[WORK TO BE COMPLETED] Say how many lines below contain the word "gray". The number is the entire reply.
--------
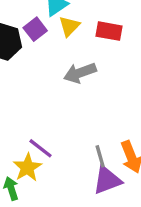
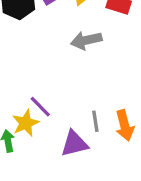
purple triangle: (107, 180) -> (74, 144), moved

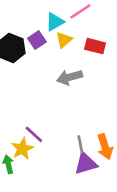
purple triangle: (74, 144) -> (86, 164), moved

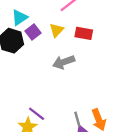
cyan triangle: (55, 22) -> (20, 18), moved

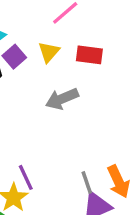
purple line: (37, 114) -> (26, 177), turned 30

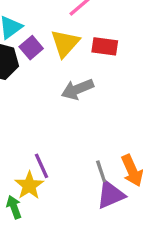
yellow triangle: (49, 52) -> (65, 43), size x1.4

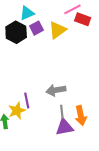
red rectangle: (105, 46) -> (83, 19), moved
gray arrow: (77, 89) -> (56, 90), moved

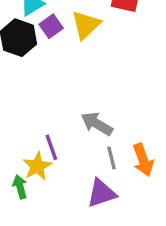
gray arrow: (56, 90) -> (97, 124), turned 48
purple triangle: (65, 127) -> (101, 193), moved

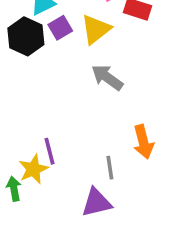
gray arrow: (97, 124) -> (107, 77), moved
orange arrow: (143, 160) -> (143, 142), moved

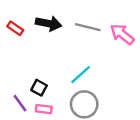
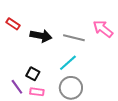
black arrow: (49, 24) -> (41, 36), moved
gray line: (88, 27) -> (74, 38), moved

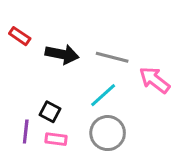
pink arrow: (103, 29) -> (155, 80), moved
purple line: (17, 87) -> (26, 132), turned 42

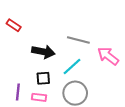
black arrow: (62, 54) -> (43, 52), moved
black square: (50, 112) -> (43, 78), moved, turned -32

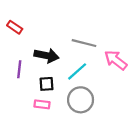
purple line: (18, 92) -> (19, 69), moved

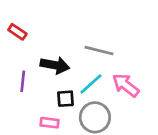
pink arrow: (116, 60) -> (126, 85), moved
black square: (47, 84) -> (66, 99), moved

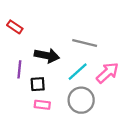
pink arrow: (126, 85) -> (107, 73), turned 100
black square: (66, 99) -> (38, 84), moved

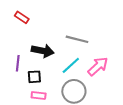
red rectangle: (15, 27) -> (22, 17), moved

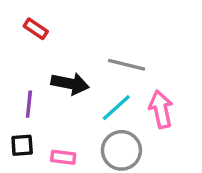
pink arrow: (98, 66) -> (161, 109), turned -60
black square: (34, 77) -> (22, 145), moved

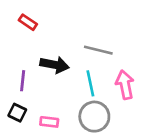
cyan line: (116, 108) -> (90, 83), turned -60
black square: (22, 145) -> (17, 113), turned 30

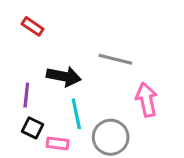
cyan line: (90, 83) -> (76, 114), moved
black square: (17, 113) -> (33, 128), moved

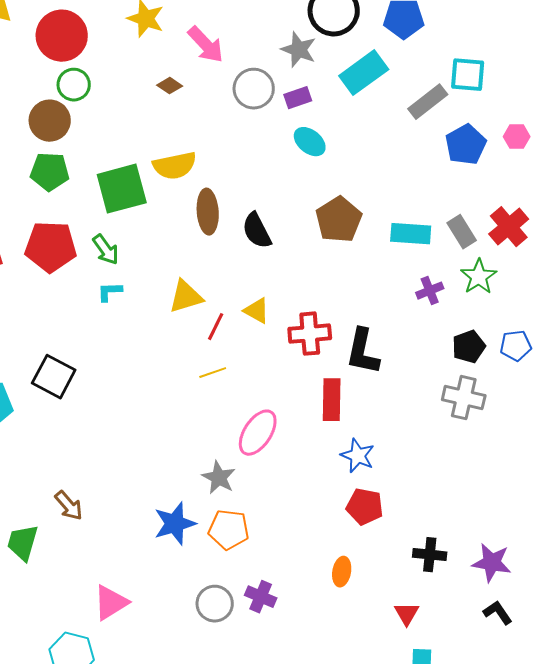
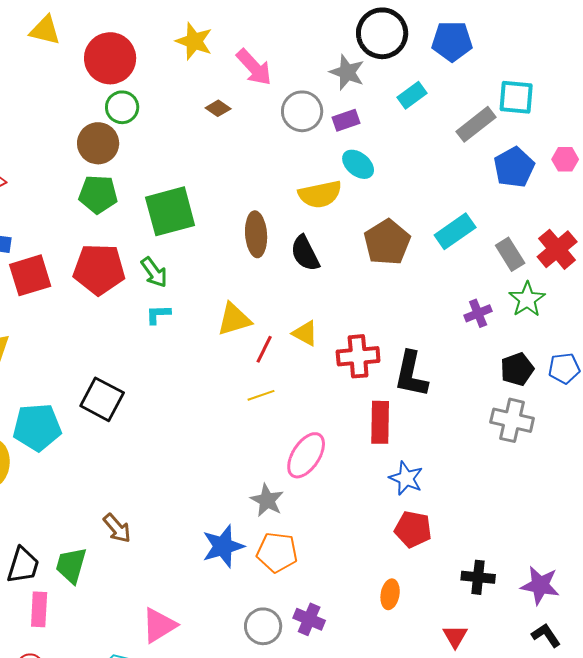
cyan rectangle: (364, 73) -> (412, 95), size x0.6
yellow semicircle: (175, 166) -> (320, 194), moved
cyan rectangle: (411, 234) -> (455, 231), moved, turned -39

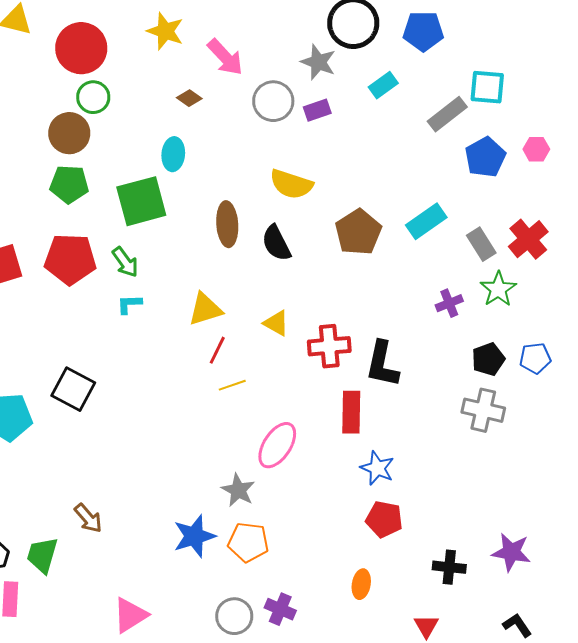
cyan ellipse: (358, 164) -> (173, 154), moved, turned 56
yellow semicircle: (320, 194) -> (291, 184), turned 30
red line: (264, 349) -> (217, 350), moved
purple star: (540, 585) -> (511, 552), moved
--------
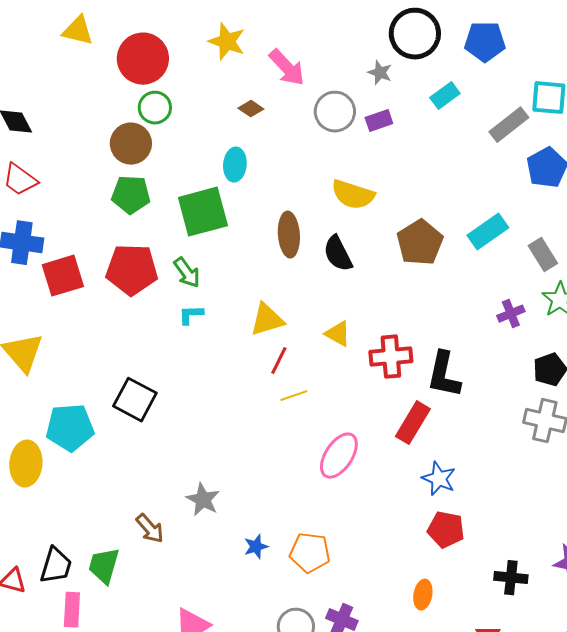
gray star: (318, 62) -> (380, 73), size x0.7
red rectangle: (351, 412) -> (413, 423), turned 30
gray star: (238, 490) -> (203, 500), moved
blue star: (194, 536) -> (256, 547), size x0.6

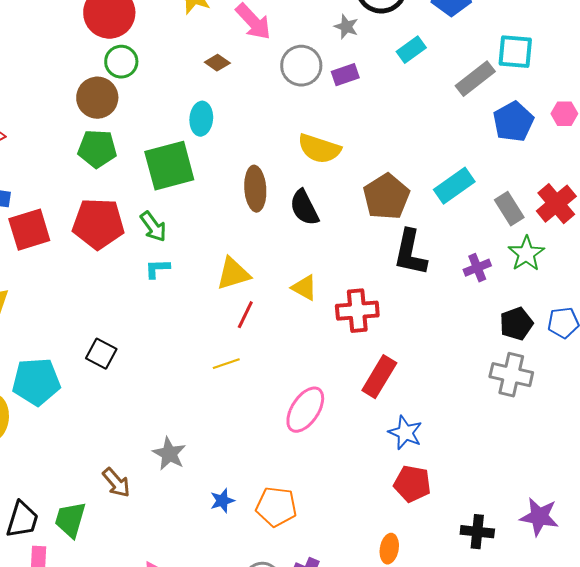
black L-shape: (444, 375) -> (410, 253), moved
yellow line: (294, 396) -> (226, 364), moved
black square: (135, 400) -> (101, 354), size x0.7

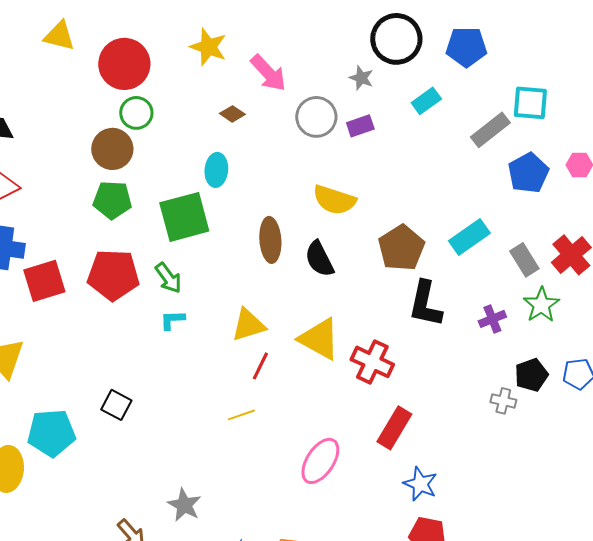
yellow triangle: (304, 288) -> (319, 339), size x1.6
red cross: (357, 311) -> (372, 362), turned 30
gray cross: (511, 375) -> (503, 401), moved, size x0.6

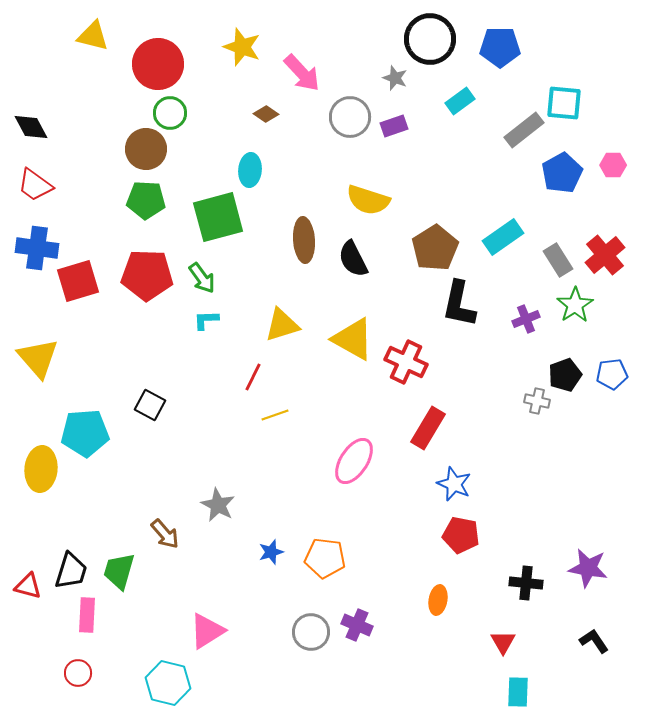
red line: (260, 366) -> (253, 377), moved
--------
[FINISHED TASK] 7